>>

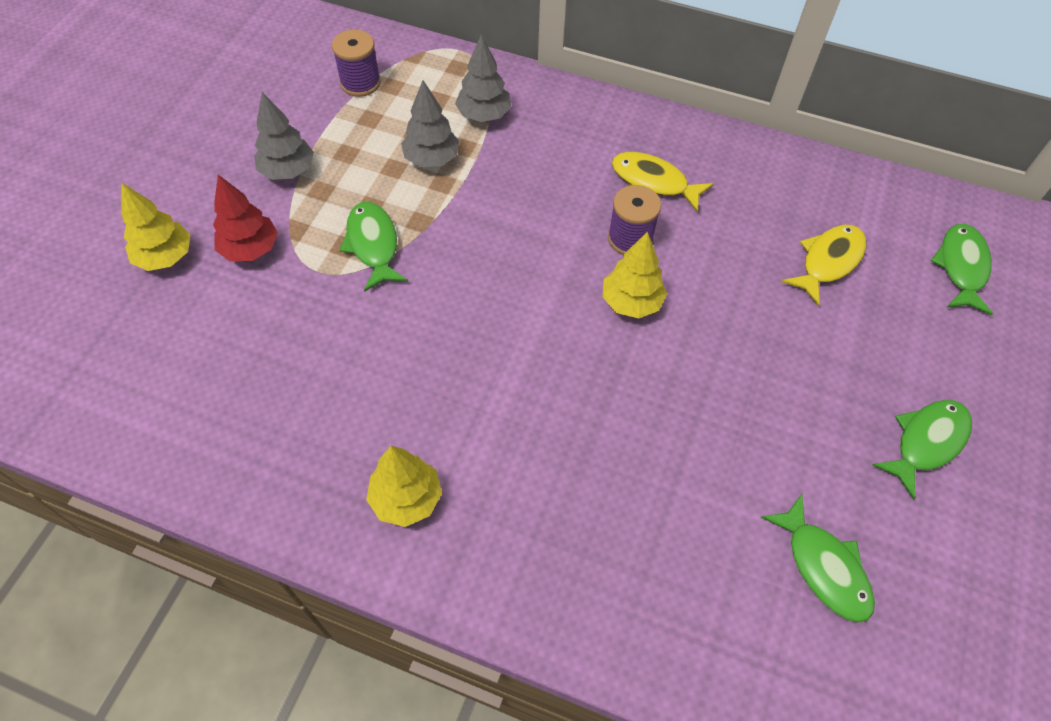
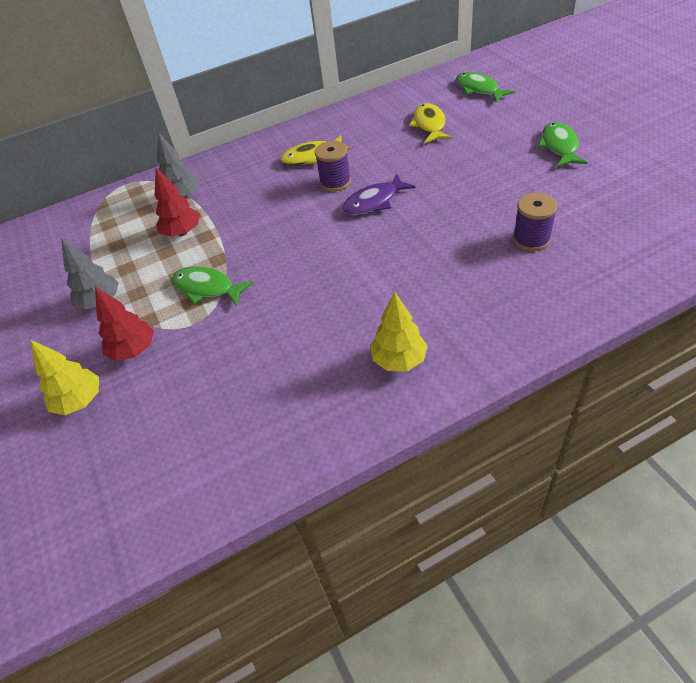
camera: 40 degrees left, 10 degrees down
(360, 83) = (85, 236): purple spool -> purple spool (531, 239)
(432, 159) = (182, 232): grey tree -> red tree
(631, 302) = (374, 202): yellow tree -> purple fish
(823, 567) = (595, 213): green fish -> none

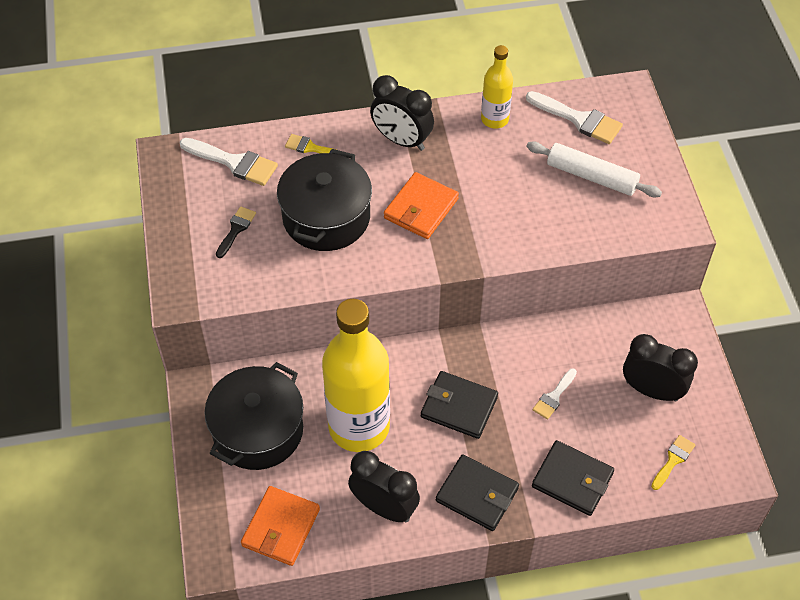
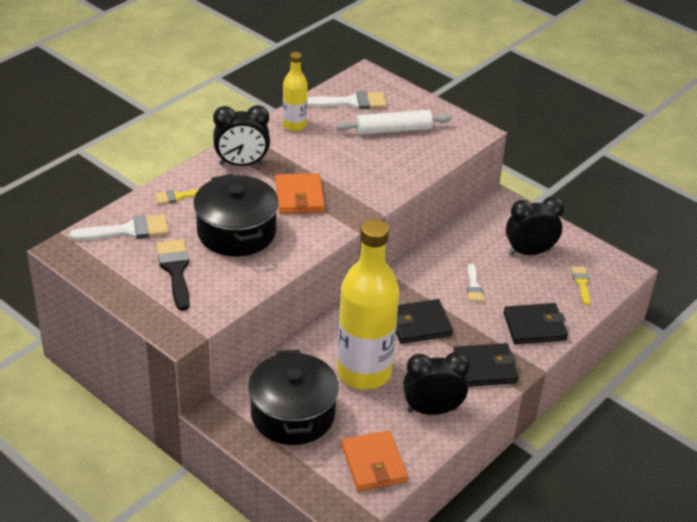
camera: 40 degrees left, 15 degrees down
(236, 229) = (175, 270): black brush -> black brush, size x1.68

<<

_Exercise details_. A verbatim copy of the data, pictures removed, is the expected result.

_Written response_.
camera: 40 degrees left, 10 degrees down
(360, 83) = (85, 236): purple spool -> purple spool (531, 239)
(432, 159) = (182, 232): grey tree -> red tree
(631, 302) = (374, 202): yellow tree -> purple fish
(823, 567) = (595, 213): green fish -> none

camera: 40 degrees left, 15 degrees down
(236, 229) = (175, 270): black brush -> black brush, size x1.68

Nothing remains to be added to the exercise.